*Work item:* Leaving out any pictures, print the entries that follow exactly as they stand.

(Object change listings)
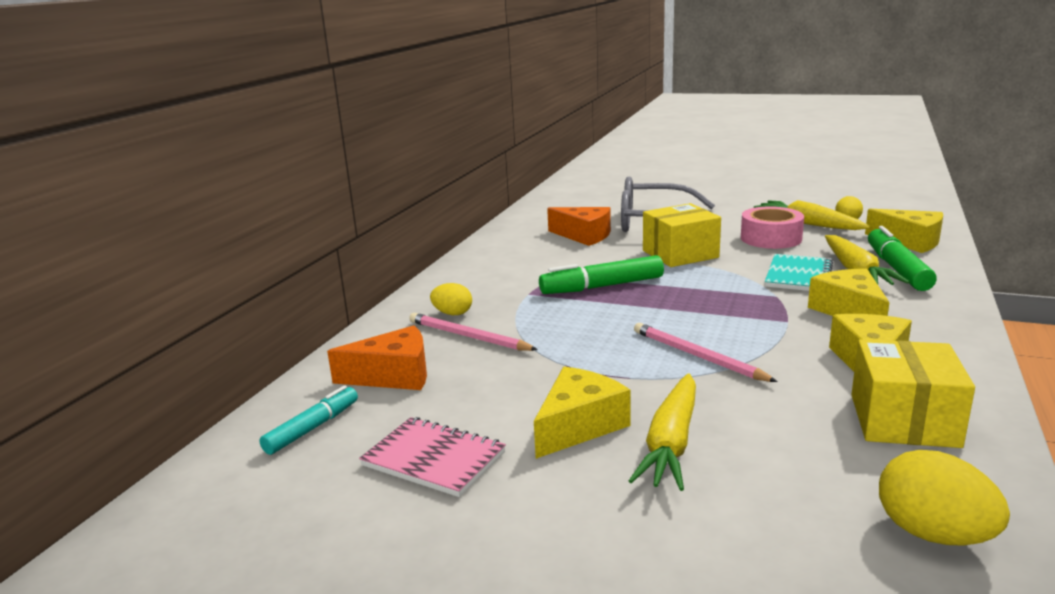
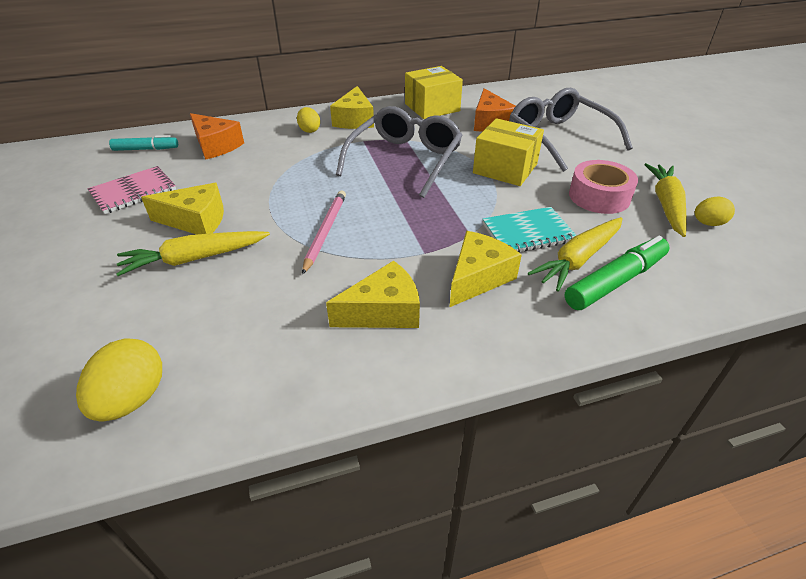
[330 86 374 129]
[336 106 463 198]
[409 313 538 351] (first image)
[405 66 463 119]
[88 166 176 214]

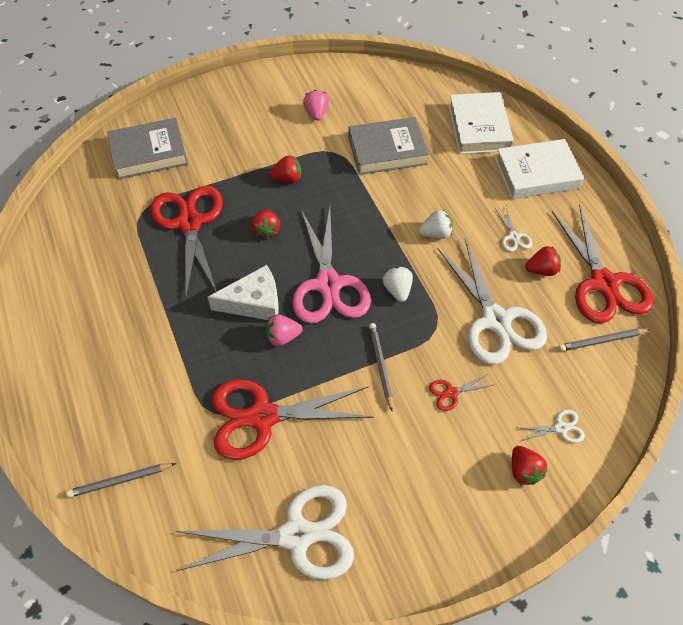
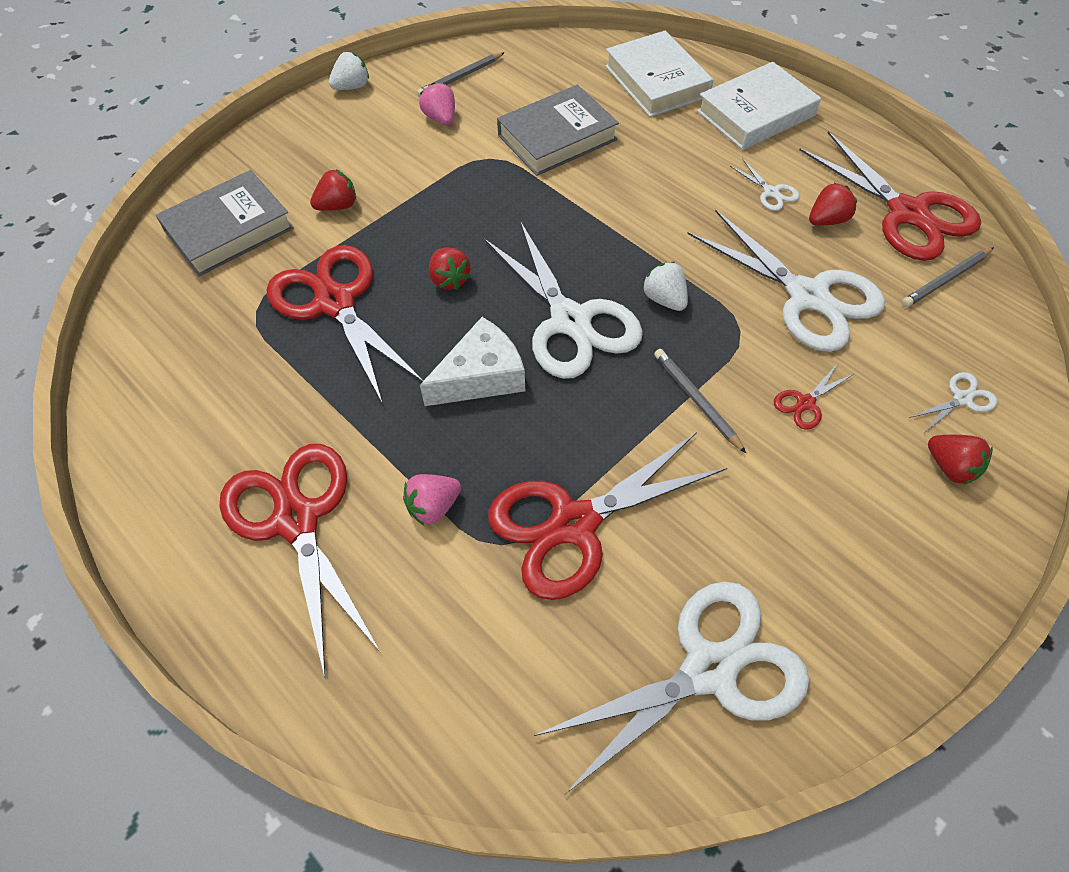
[310 169 356 211]
[484 221 643 379]
[329 52 369 90]
[403 474 461 525]
[417 52 505 97]
[219 444 381 678]

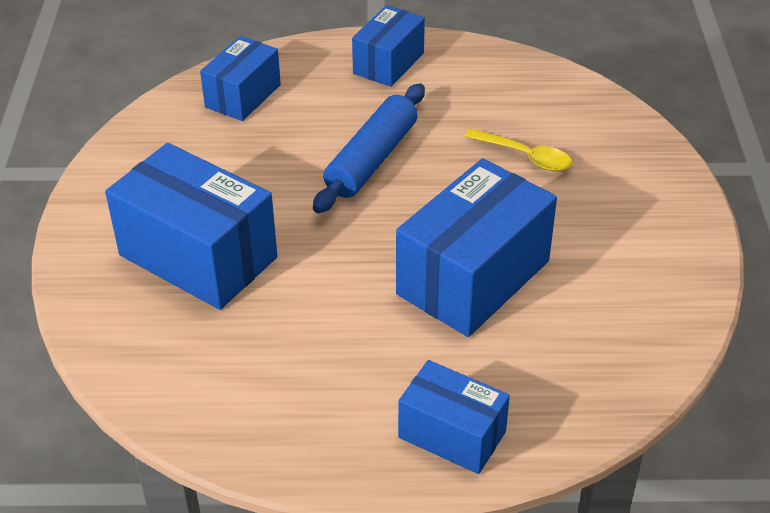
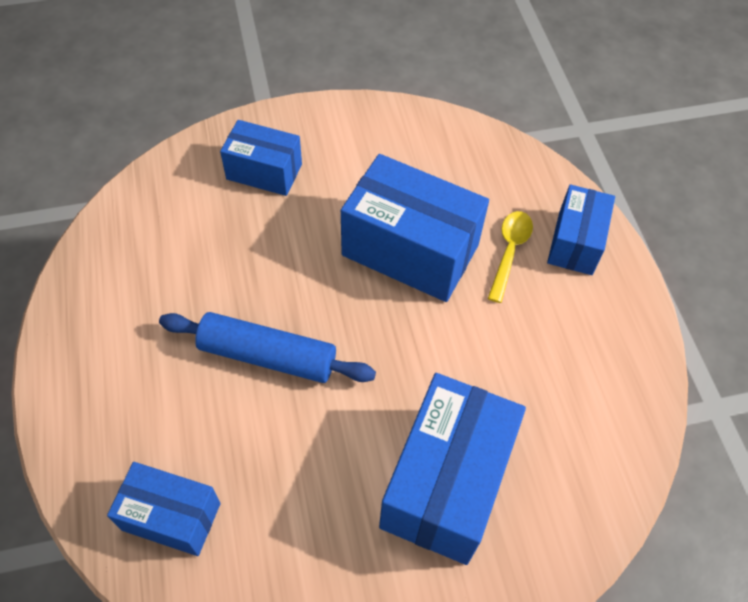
[220 120 302 196]
[488 211 533 303]

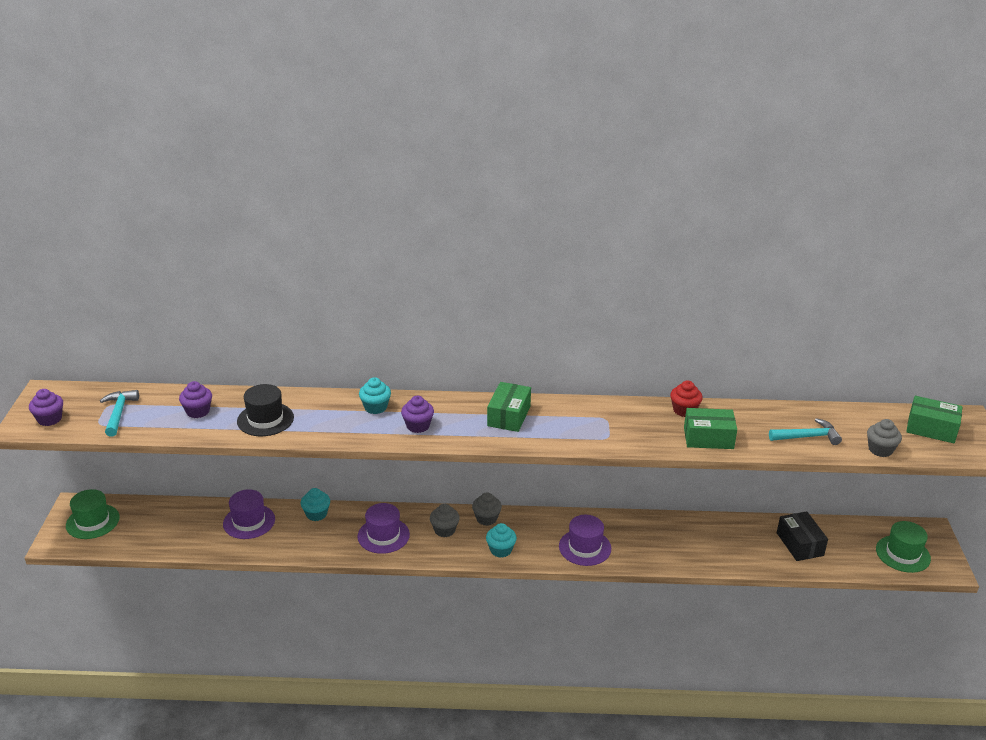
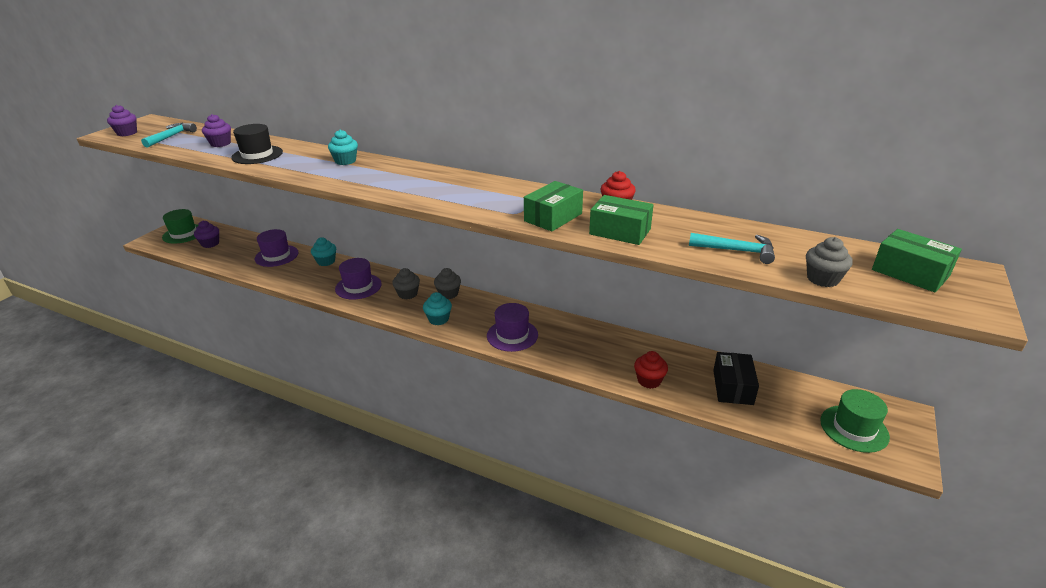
[524 181 583 232]
[194 221 219 248]
[634 351 668 389]

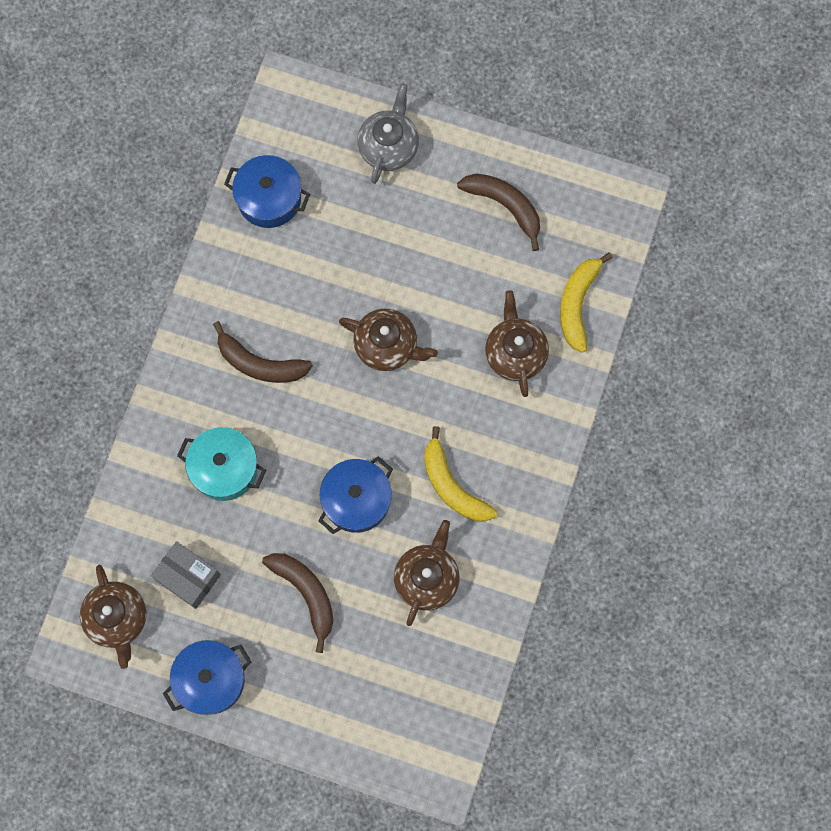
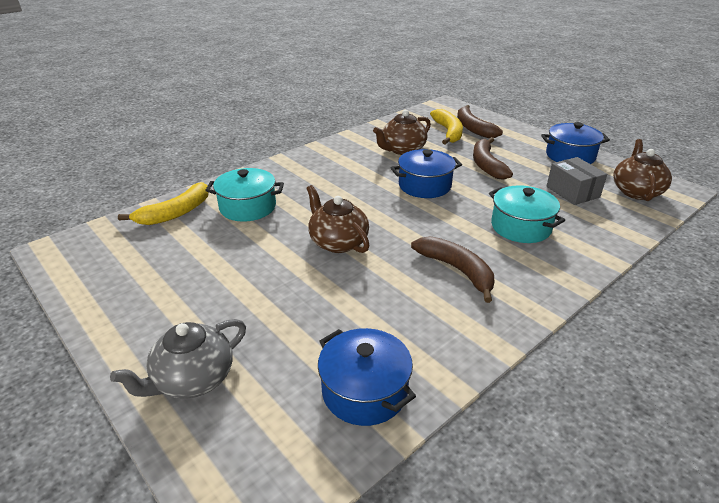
[457 105 503 138]
[205 168 284 222]
[430 109 463 144]

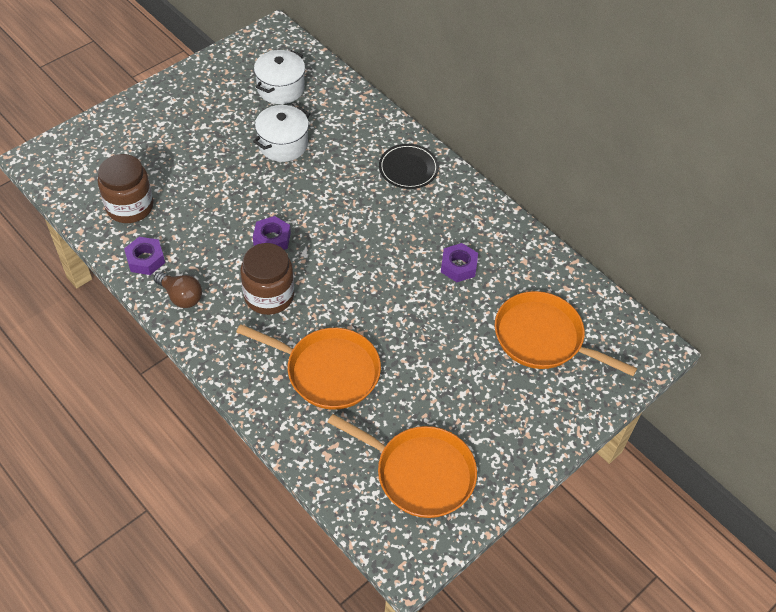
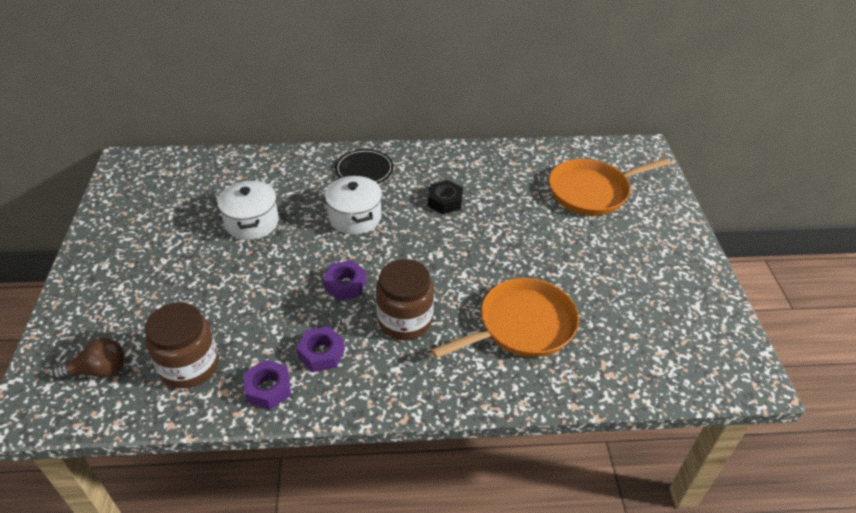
[325 175 382 234]
[296 326 345 372]
[52 338 125 380]
[327 414 477 518] (first image)
[428 180 463 214]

*Solution to this task:*
[330 86 374 129]
[336 106 463 198]
[409 313 538 351] (first image)
[405 66 463 119]
[88 166 176 214]

[310 169 356 211]
[484 221 643 379]
[329 52 369 90]
[403 474 461 525]
[417 52 505 97]
[219 444 381 678]

[220 120 302 196]
[488 211 533 303]

[524 181 583 232]
[194 221 219 248]
[634 351 668 389]

[457 105 503 138]
[205 168 284 222]
[430 109 463 144]

[325 175 382 234]
[296 326 345 372]
[52 338 125 380]
[327 414 477 518] (first image)
[428 180 463 214]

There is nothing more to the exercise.